Instructions to follow ▸ Apart from the images, the records below need to be copied exactly.

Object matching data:

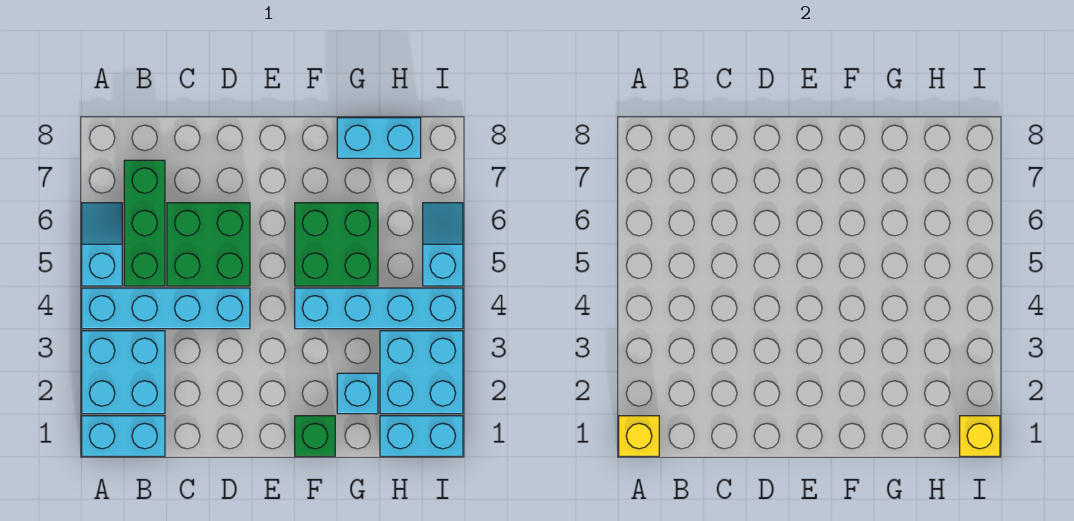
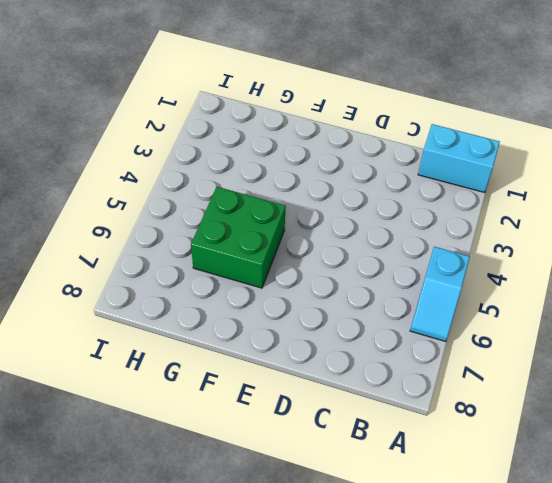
none -> cyan brick A2:B3 level 1
none -> cyan brick A4:D4 level 1
none -> green brick B5:B7 level 1

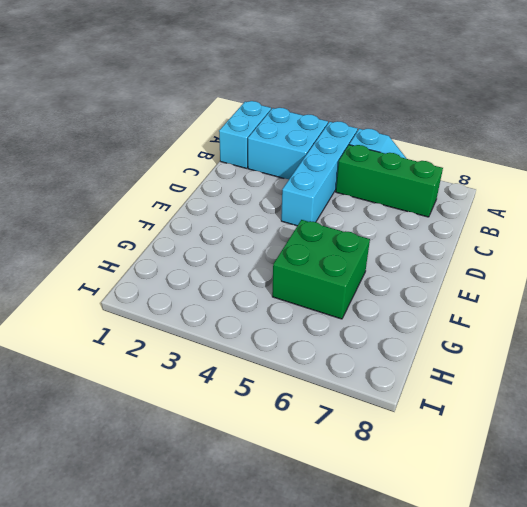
none -> green brick C5:D6 level 1
none -> green brick F1 level 1
none -> cyan brick F4:I4 level 1

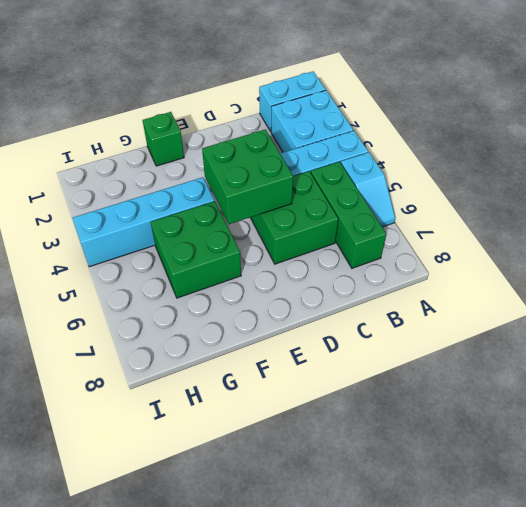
green brick D4:E5 level 2 -> none
none -> cyan brick G2 level 1
none -> cyan brick G8:H8 level 1
none -> cyan brick H1:I1 level 1

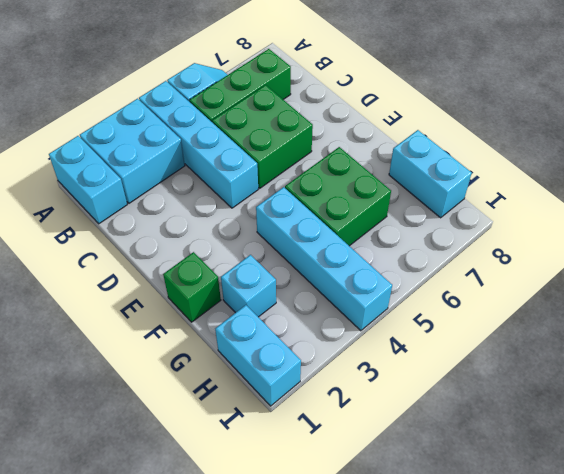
none -> cyan brick H2:I3 level 1
none -> cyan slope I5:I6 level 1 top 5
none -> yellow brick A1 level 2

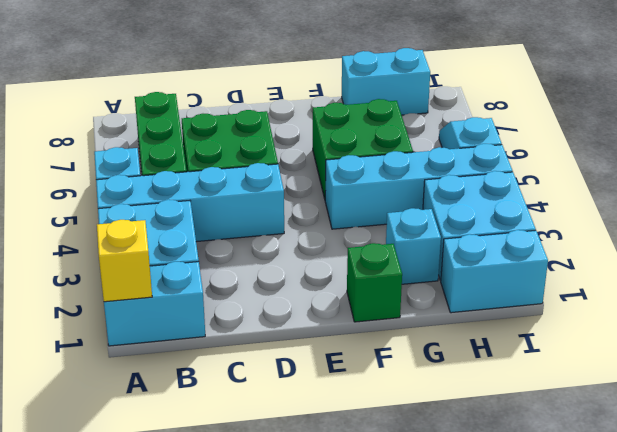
none -> yellow brick I1 level 2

Solved exercise ▸
none -> cyan brick A2:B3 level 1
none -> cyan brick A4:D4 level 1
none -> green brick B5:B7 level 1

none -> green brick C5:D6 level 1
none -> green brick F1 level 1
none -> cyan brick F4:I4 level 1

green brick D4:E5 level 2 -> none
none -> cyan brick G2 level 1
none -> cyan brick G8:H8 level 1
none -> cyan brick H1:I1 level 1

none -> cyan brick H2:I3 level 1
none -> cyan slope I5:I6 level 1 top 5
none -> yellow brick A1 level 2

none -> yellow brick I1 level 2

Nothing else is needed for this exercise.